List, from the lines below, each one with "black" in it.

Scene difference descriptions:
::::
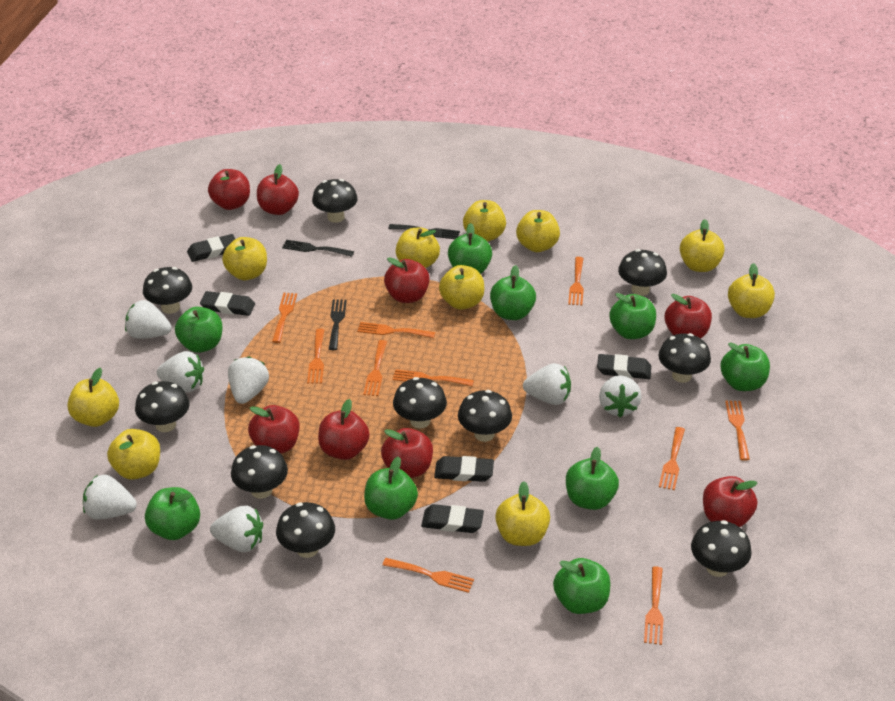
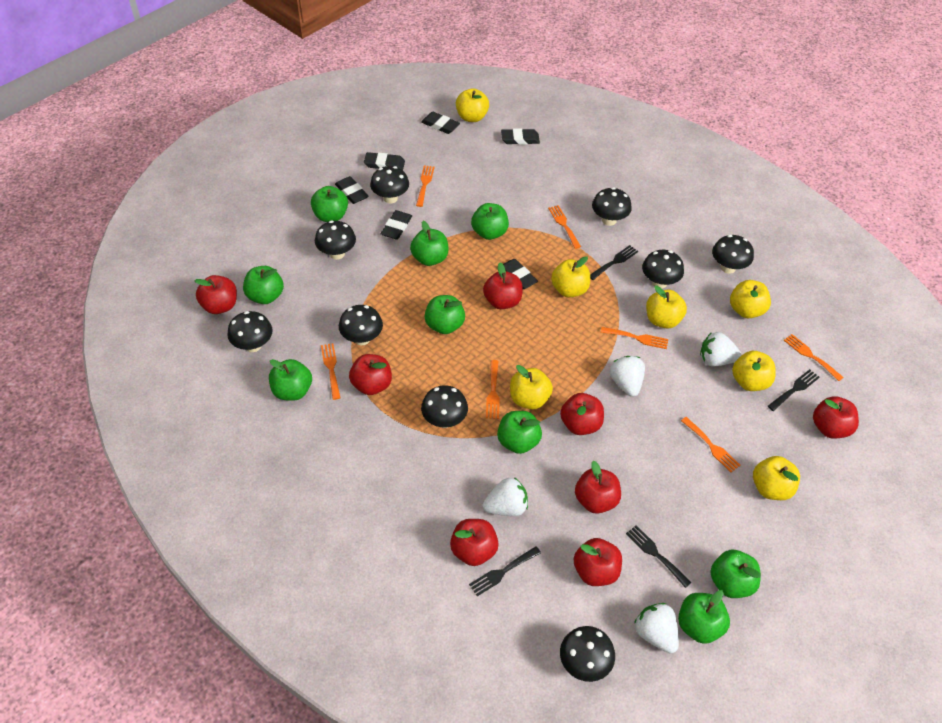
black eraser: 5 -> 6
black fork: 3 -> 4
black mushroom: 10 -> 9
orange fork: 10 -> 7
white strawberry: 7 -> 4
yellow apple: 10 -> 7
::::
> [Solution for this exercise]:
black eraser: 5 -> 6
black fork: 3 -> 4
black mushroom: 10 -> 9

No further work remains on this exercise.